= TASK PROMPT =
What is needed is an exact transcription of the line with "blue 1x3 plate [124,277,252,408]" and all the lines that follow it in the entries below; add nothing else.

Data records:
# # # # # # #
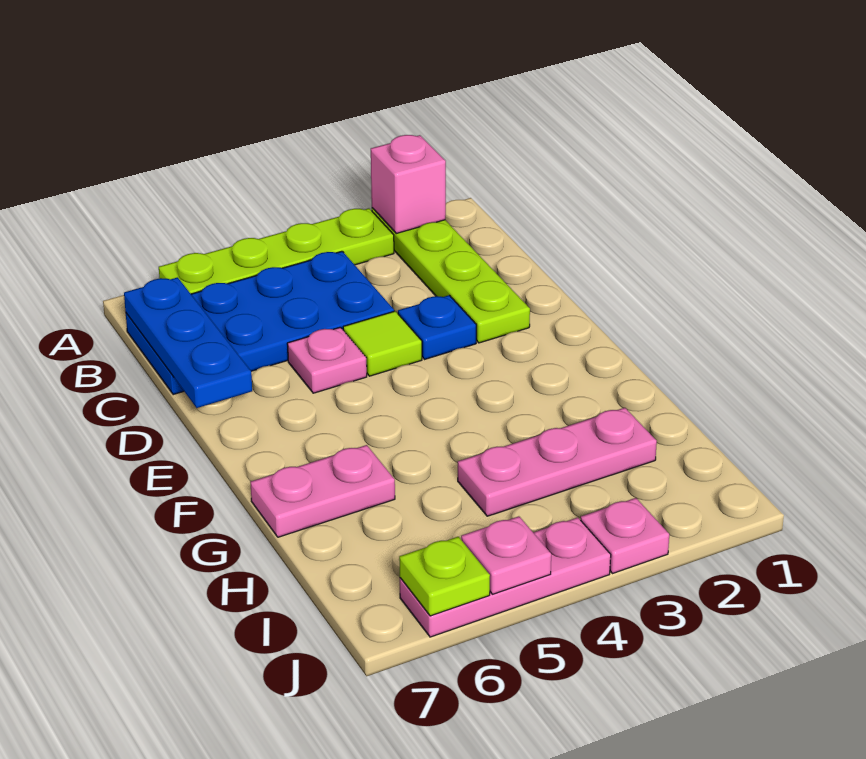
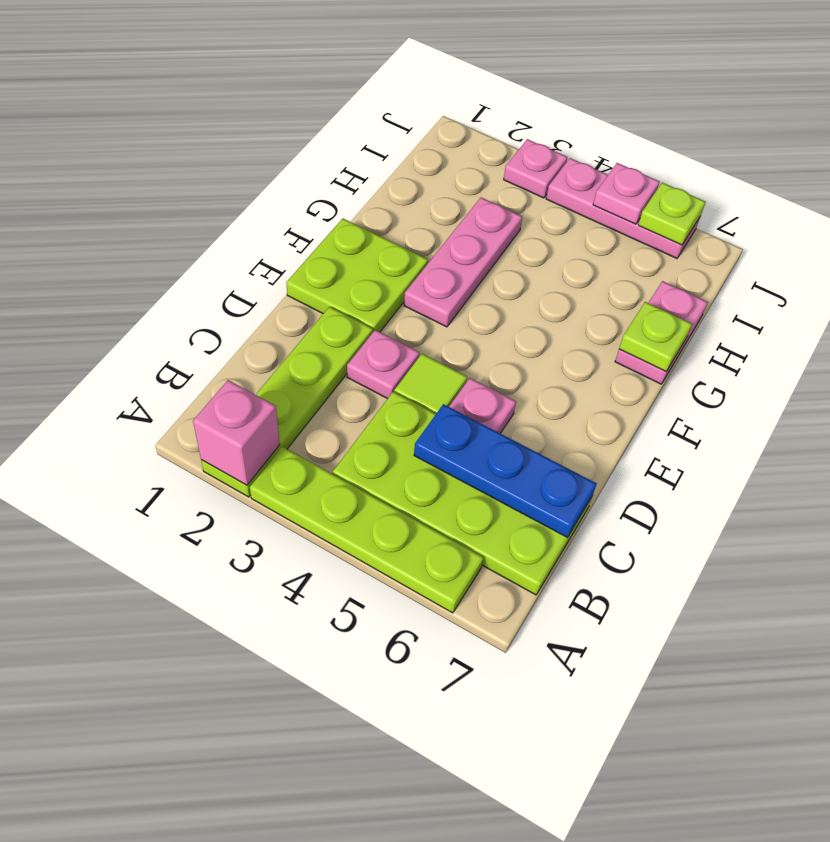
blue 2x4 plate [126,251,394,395] -> lime 2x4 plate [333,392,592,595]
blue 1x3 plate [124,277,252,408] -> blue 1x3 plate turned to [414,404,597,538]
blue 1x1 plate [398,295,476,359] -> pink 1x1 plate [347,330,420,399]
none -> lime 2x2 plate [286,219,428,332]
pink 1x2 plate [250,445,395,537] -> pink 1x2 plate turned to [615,281,708,384]
none -> lime 1x1 plate [619,302,692,372]
pink 1x3 plate [458,408,657,516] -> pink 1x3 plate turned to [404,198,522,327]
# # # # # # #
= RESULT OF THE EXERCISE =
blue 1x3 plate [124,277,252,408] -> blue 1x3 plate turned to [414,404,597,538]
blue 1x1 plate [398,295,476,359] -> pink 1x1 plate [347,330,420,399]
none -> lime 2x2 plate [286,219,428,332]
pink 1x2 plate [250,445,395,537] -> pink 1x2 plate turned to [615,281,708,384]
none -> lime 1x1 plate [619,302,692,372]
pink 1x3 plate [458,408,657,516] -> pink 1x3 plate turned to [404,198,522,327]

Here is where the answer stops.